▶ _Assigned task_
Could you copy each line of the entries that contains "none"?

Colored object listings
- - - - - - -

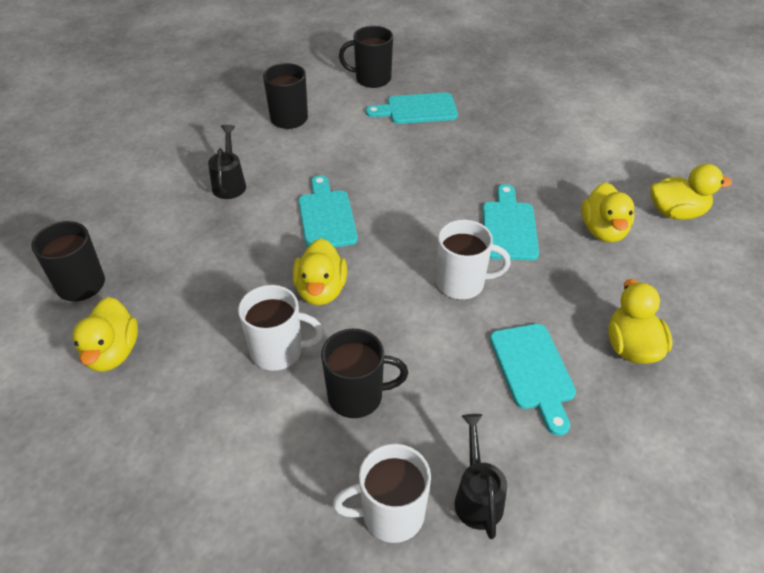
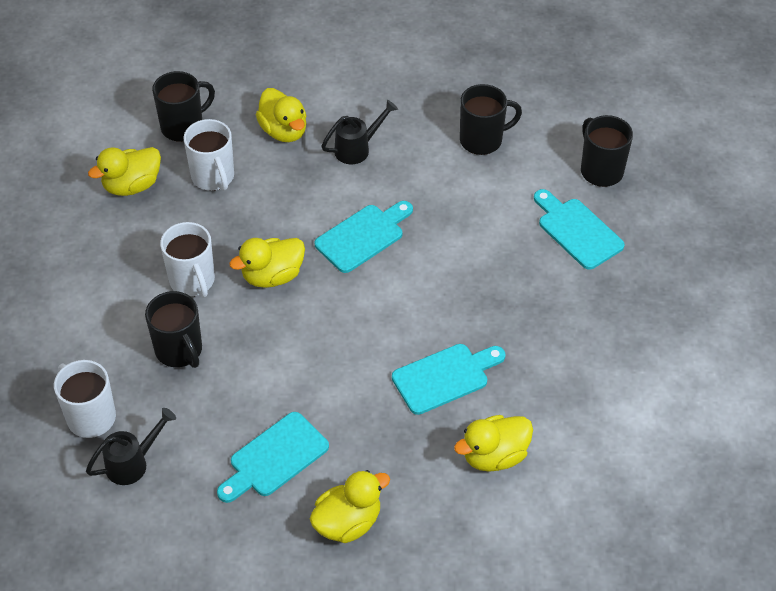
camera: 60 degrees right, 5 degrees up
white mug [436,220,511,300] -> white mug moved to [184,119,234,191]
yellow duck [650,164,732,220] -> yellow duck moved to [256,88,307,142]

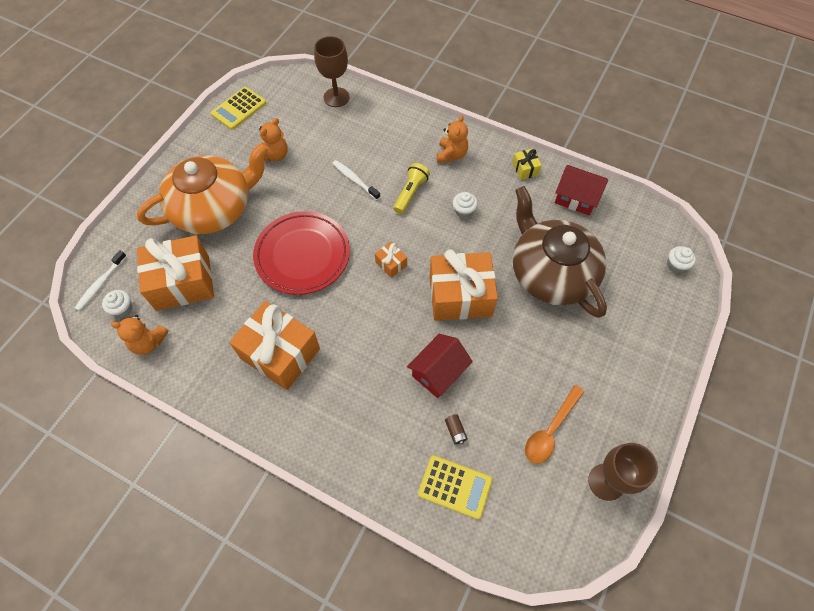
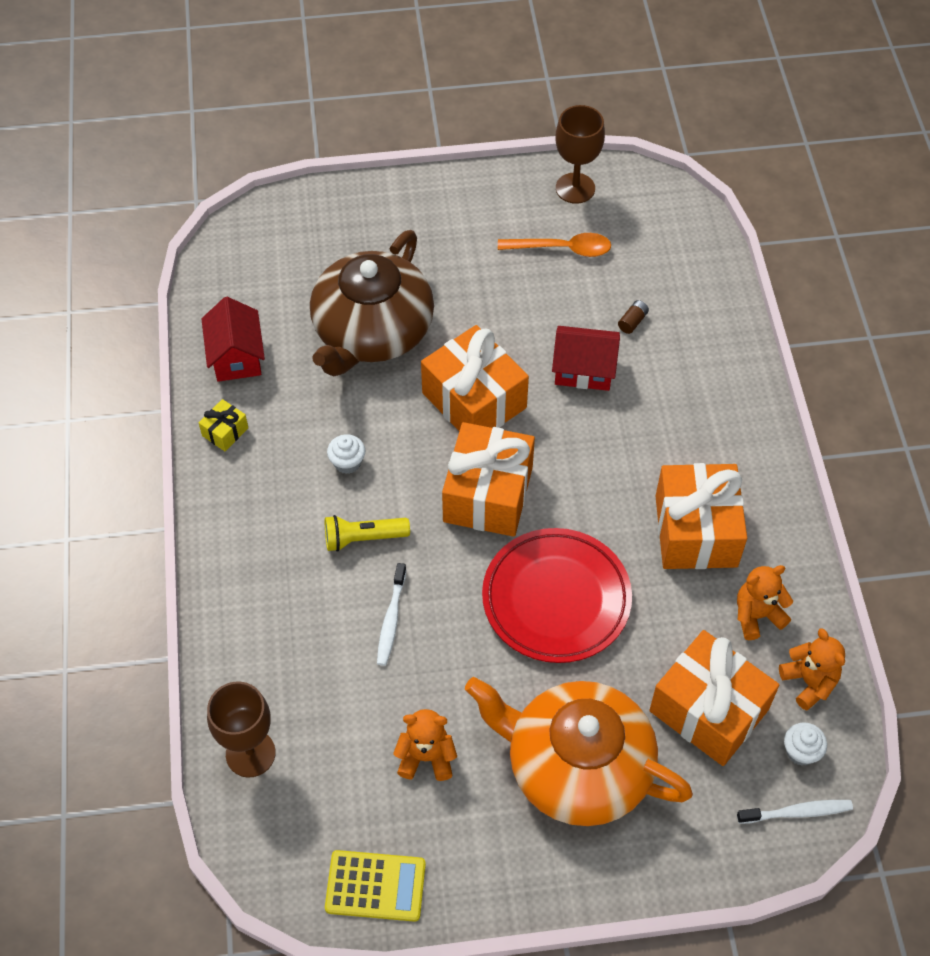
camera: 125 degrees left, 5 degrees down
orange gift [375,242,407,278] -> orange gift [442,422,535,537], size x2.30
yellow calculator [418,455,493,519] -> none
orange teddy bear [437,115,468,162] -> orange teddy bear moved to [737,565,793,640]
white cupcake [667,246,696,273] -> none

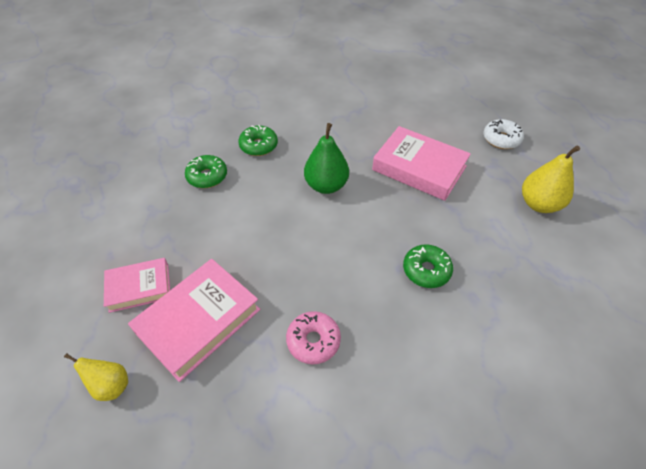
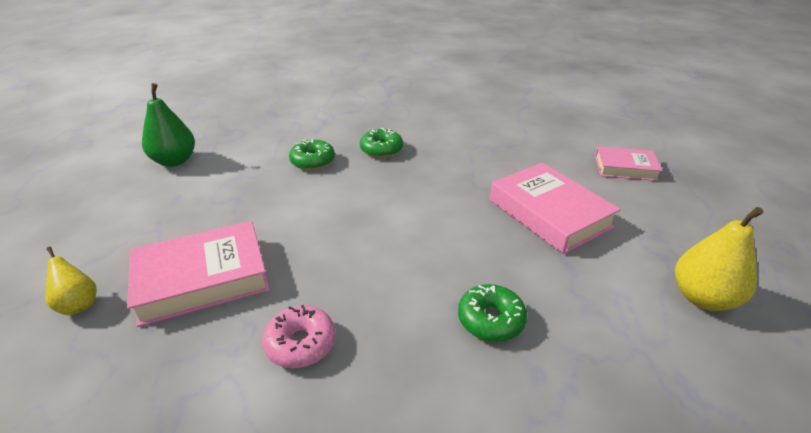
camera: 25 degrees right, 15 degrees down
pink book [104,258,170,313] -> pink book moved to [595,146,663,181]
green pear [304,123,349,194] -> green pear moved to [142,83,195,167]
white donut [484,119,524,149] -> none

- - - - - - -

▶ _Result_
yellow calculator [418,455,493,519] -> none
white cupcake [667,246,696,273] -> none
white donut [484,119,524,149] -> none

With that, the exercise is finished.